> **TASK GOAL**
Among the records below, find the lines with the word "gray" and copy them.

> **DATA FOR ANALYSIS**

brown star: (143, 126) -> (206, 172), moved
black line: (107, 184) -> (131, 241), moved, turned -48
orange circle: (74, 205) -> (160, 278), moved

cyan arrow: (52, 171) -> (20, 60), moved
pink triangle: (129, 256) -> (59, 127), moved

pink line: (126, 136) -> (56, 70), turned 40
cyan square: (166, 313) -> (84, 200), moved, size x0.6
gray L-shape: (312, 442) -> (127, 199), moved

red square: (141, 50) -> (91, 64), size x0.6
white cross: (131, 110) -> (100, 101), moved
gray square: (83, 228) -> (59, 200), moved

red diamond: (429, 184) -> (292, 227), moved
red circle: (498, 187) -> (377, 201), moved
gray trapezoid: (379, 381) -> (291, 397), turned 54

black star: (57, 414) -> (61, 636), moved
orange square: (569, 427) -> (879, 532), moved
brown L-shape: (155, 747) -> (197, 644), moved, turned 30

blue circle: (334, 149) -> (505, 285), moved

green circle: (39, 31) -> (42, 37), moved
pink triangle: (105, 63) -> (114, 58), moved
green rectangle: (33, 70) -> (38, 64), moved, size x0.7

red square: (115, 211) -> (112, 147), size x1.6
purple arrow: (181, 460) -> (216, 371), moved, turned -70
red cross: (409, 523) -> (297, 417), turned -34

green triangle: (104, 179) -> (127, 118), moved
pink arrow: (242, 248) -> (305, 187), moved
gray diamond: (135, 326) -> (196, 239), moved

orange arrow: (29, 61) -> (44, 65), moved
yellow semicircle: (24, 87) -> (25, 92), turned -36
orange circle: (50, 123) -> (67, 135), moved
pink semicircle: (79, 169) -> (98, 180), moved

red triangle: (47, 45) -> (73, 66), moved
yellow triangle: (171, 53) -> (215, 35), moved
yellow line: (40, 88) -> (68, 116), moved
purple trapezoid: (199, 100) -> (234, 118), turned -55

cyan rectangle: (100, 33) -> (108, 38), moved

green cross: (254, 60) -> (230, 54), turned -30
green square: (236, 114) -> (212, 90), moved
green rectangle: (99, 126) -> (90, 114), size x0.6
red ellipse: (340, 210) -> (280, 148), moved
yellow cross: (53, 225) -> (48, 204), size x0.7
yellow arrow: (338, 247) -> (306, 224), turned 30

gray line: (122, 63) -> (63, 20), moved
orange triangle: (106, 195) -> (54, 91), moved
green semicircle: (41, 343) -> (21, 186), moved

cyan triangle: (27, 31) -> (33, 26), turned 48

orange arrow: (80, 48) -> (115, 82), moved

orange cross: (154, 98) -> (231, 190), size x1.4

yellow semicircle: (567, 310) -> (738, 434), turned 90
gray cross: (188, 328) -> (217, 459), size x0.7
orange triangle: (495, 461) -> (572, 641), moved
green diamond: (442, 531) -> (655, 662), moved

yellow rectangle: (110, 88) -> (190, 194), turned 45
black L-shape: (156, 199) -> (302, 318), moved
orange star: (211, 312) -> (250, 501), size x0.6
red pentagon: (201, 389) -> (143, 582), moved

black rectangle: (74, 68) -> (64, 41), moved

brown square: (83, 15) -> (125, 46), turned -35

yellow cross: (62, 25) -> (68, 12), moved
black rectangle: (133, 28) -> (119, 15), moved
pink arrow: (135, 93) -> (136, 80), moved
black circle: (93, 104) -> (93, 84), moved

> **ANSWER FOR THE TASK**
gray L-shape: (312, 442) -> (127, 199), moved
gray square: (83, 228) -> (59, 200), moved
gray trapezoid: (379, 381) -> (291, 397), turned 54
gray diamond: (135, 326) -> (196, 239), moved
gray line: (122, 63) -> (63, 20), moved
gray cross: (188, 328) -> (217, 459), size x0.7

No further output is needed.